→ TASK PROMPT: Which lines of the data include the string "brown"? List them all.

→ EXCERPTED DATA:
━━━
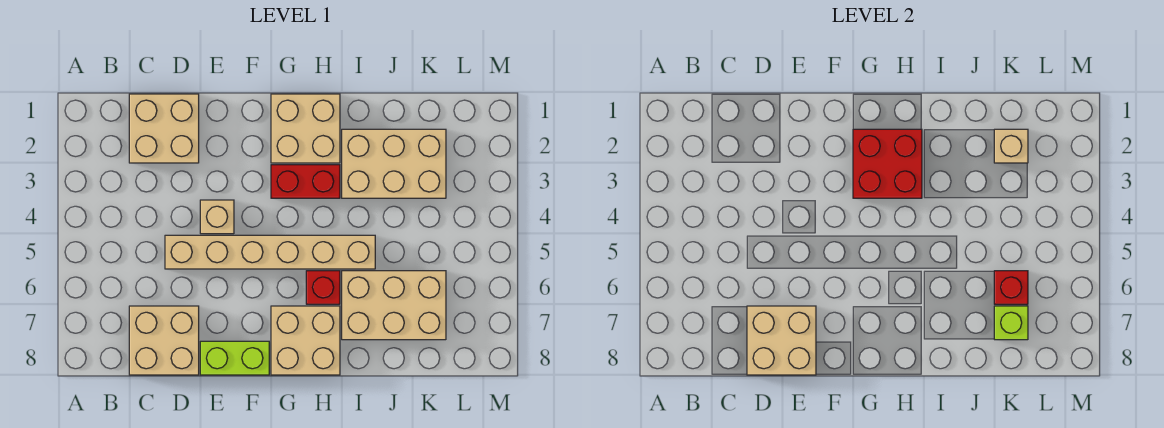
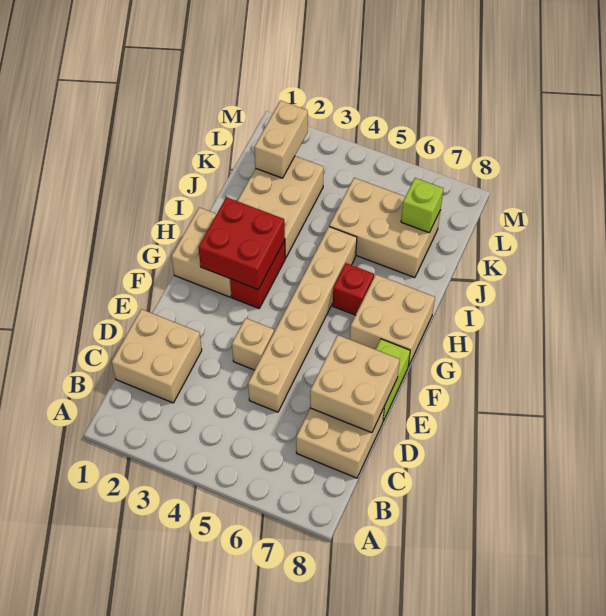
tan brick I6:K7 level 1 -> tan brick J5:K7 level 1
tan brick K2 level 2 -> tan brick K2:L2 level 2
red brick K6 level 2 -> none

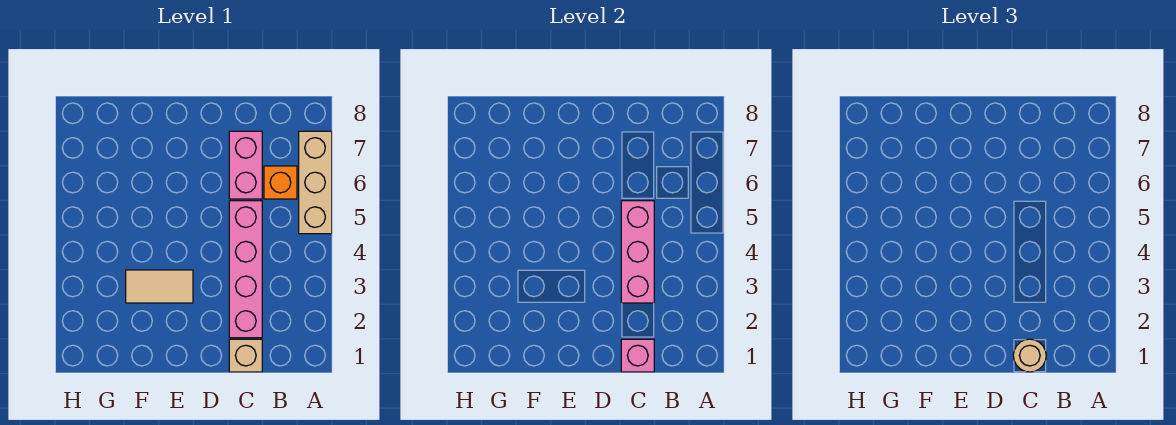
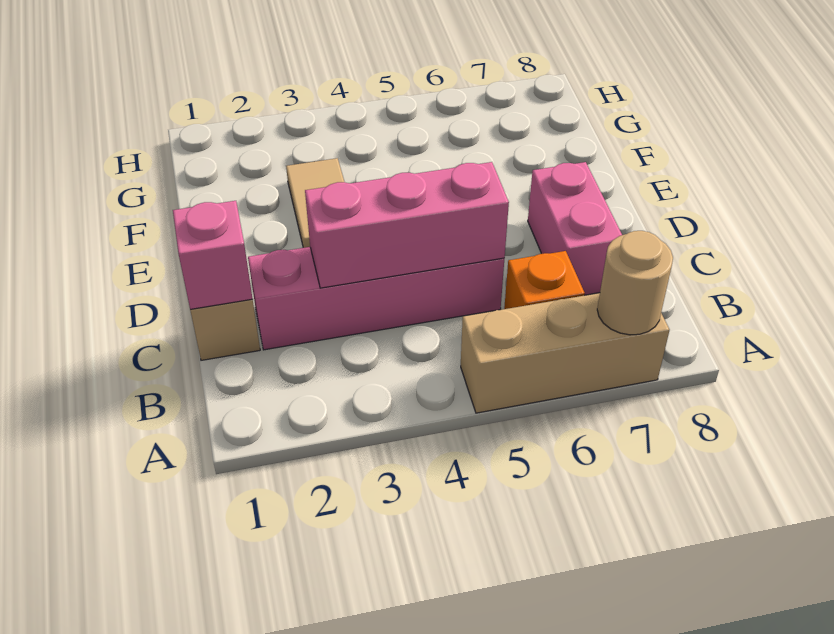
tan round brick C1 level 3 -> tan round brick A7 level 2
pink brick C6:C7 level 1 -> pink brick C7:D7 level 1

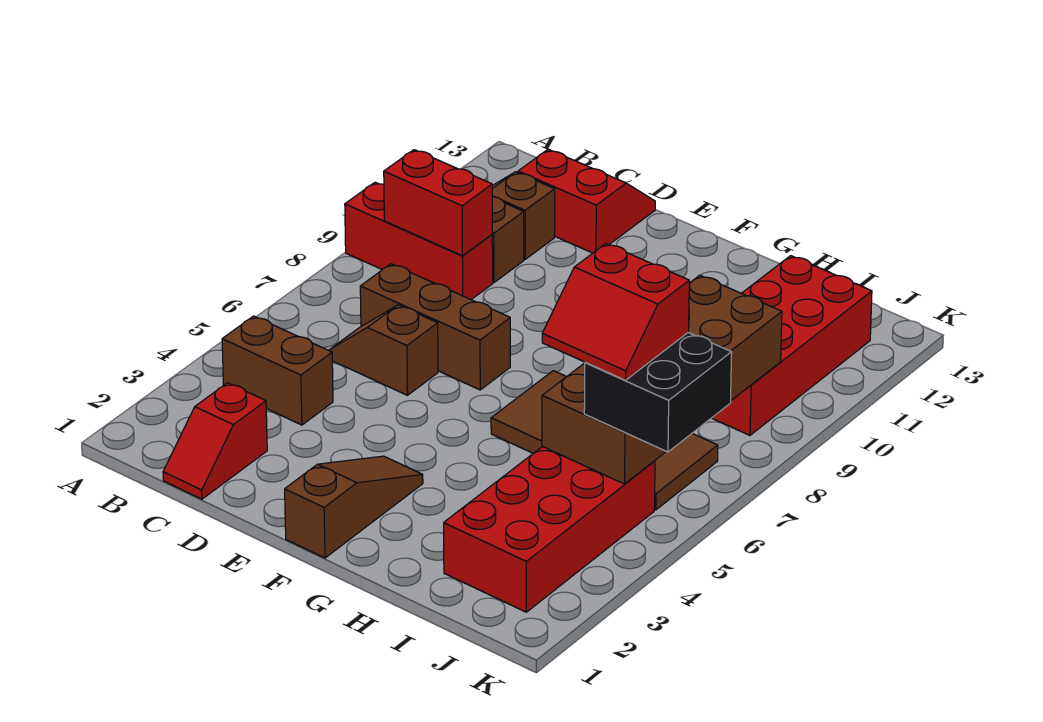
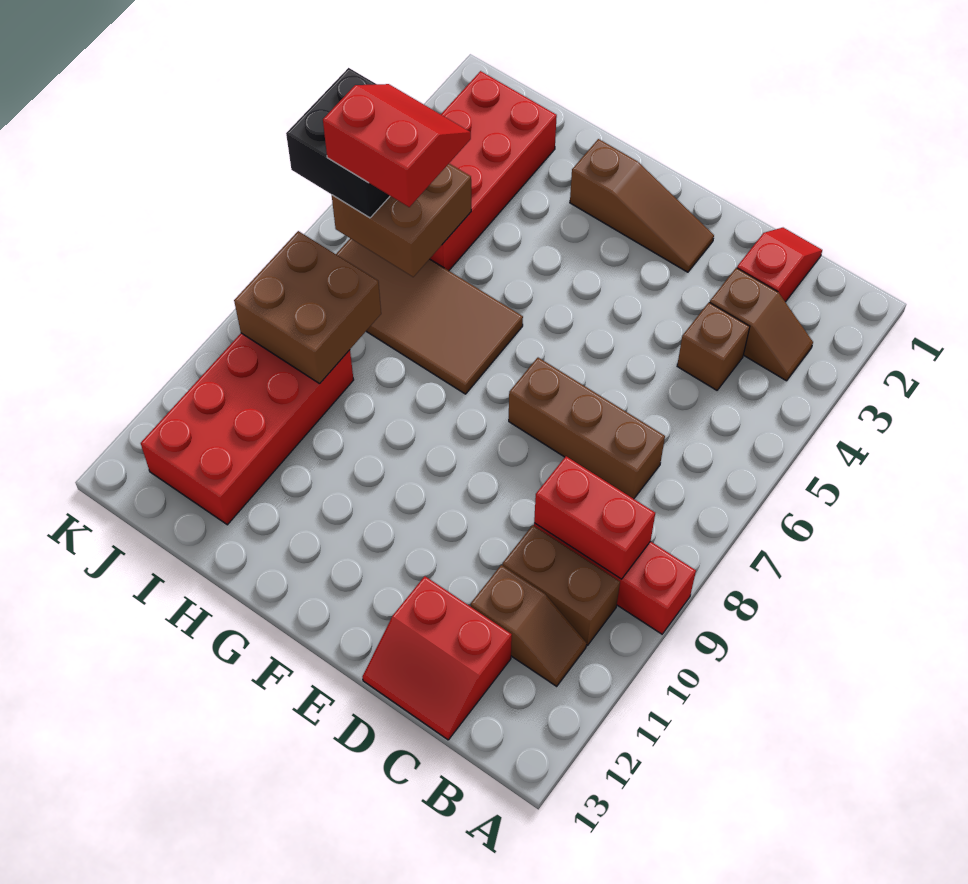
brown brick B4:C4 level 1 -> brown brick C4 level 1
brown slope C6:D6 level 1 top D -> brown slope B3:C3 level 1 top C
brown slope F1:F3 level 1 top 1 -> brown slope E2:G2 level 1 top G

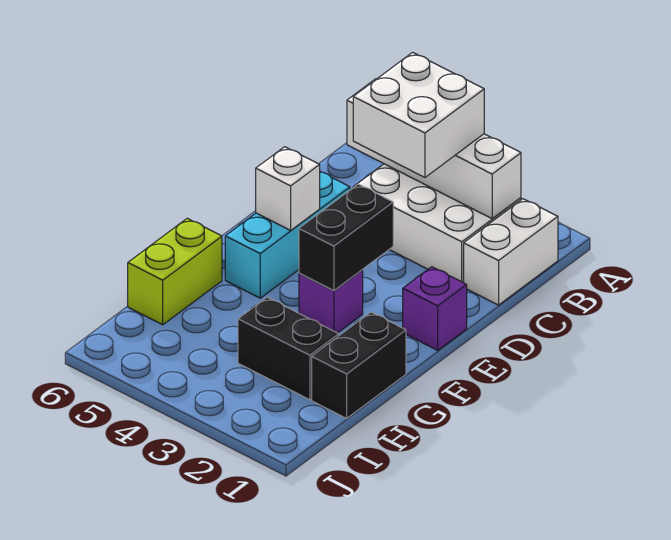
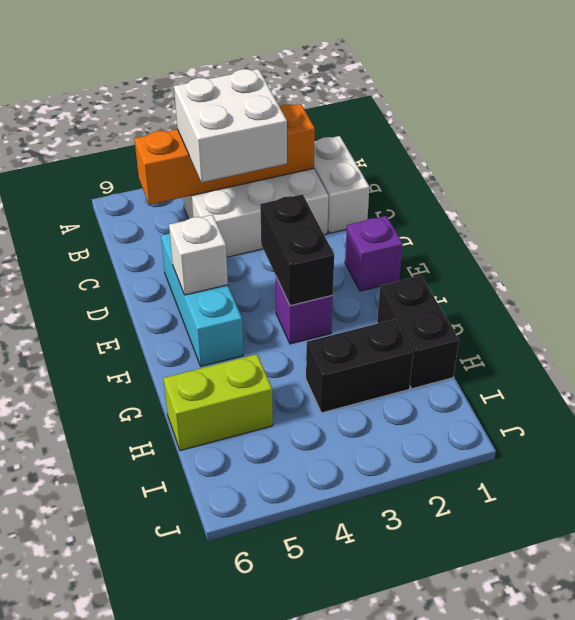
white brick B2:B5 level 2 -> orange brick B2:B5 level 2
lime brick G6:H6 level 1 -> lime brick H5:H6 level 1

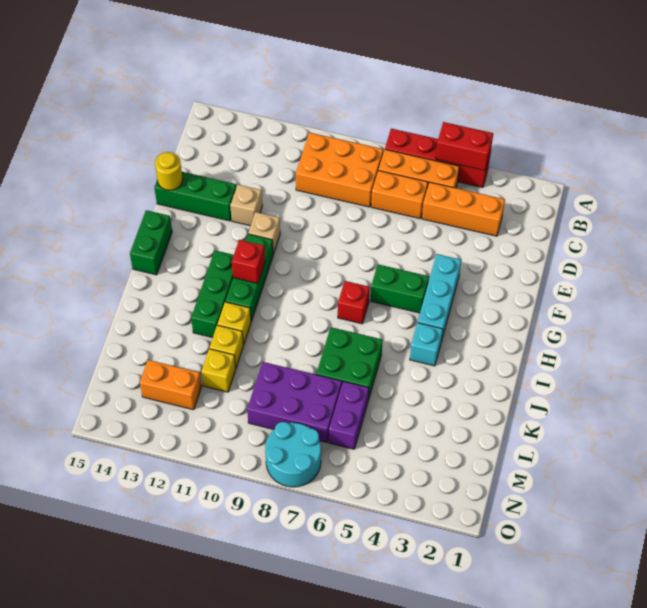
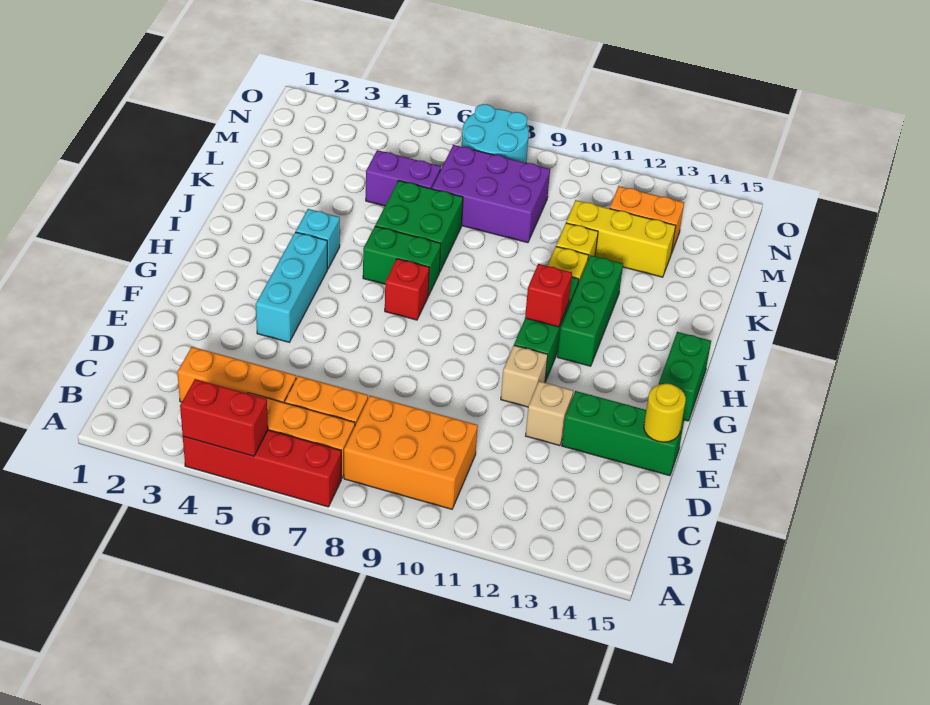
green brick G5:G6 level 1 -> green brick I6:I7 level 1
purple brick L6:M6 level 1 -> purple brick L5:L6 level 1
yellow brick L11 level 1 -> yellow brick L11:L13 level 1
━━━
→ RESPONSE TO THE EXERCISE:
brown brick B4:C4 level 1 -> brown brick C4 level 1
brown slope C6:D6 level 1 top D -> brown slope B3:C3 level 1 top C
brown slope F1:F3 level 1 top 1 -> brown slope E2:G2 level 1 top G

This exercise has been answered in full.